▸ **TASK BRIEF**: Copy out the full listing below as it stands, with its pictures left behind.

▸ **RECORD SET**:
• • • • • • •
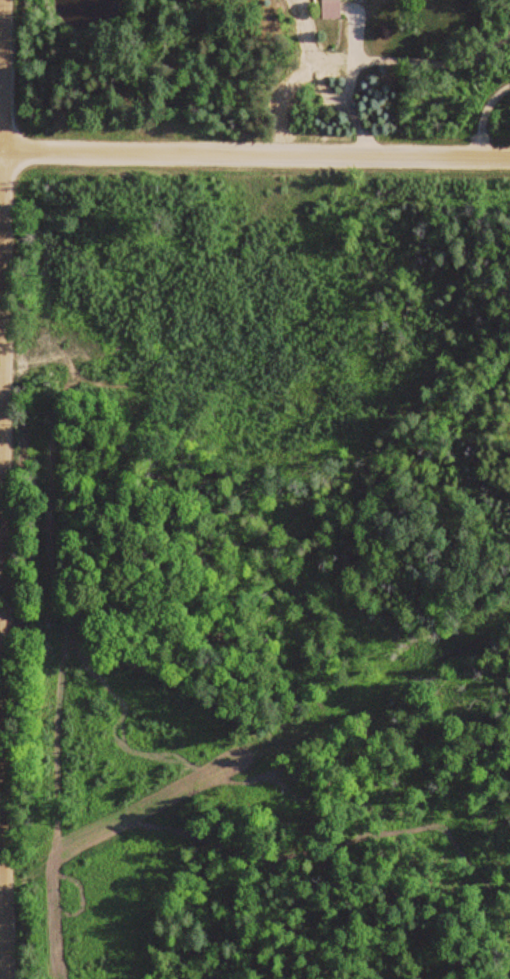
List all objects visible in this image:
road: (255, 150)
road: (0, 881)

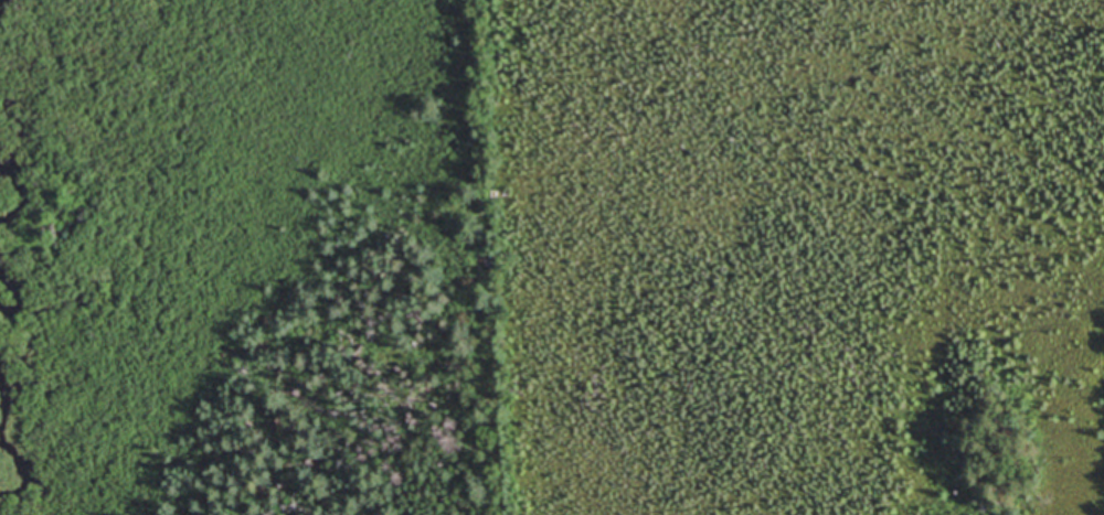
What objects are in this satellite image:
river: (27, 197)
road: (490, 257)
river: (20, 296)
river: (15, 446)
• • • • • • •
▸ **SOLVED EXERCISE**:
List all objects visible in this image:
road: (255, 150)
road: (0, 881)

What objects are in this satellite image:
river: (27, 197)
road: (490, 257)
river: (20, 296)
river: (15, 446)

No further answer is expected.